> **What you are asked to do**:
The finished copy should hold every entry exactly as given, and no pictures.

> **Study material**:

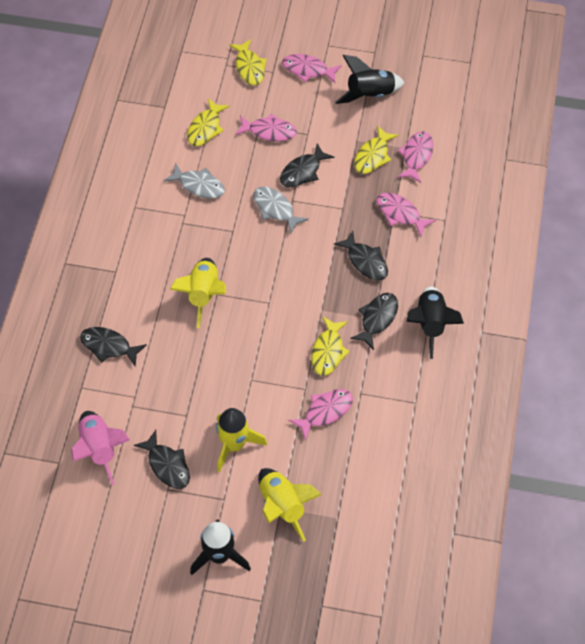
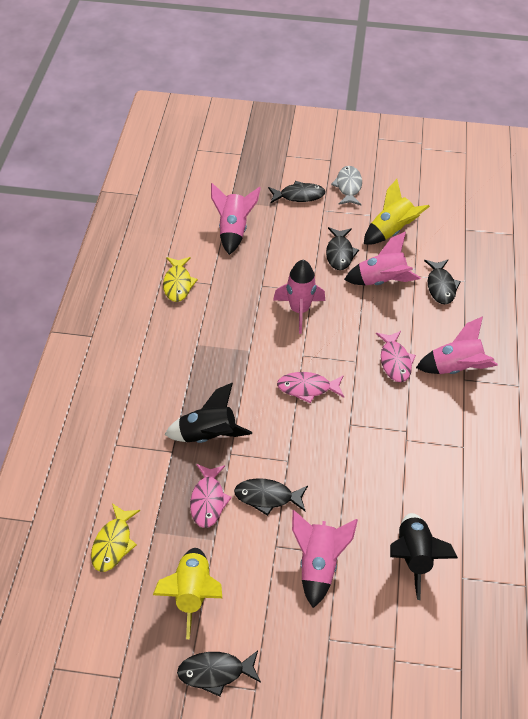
black rocket: 3 -> 2
grey fish: 2 -> 1
pink fish: 5 -> 3
pink rocket: 1 -> 5
yellow fish: 4 -> 2
yellow rocket: 3 -> 2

> **Exercise response**:
black rocket: 3 -> 2
grey fish: 2 -> 1
pink fish: 5 -> 3
pink rocket: 1 -> 5
yellow fish: 4 -> 2
yellow rocket: 3 -> 2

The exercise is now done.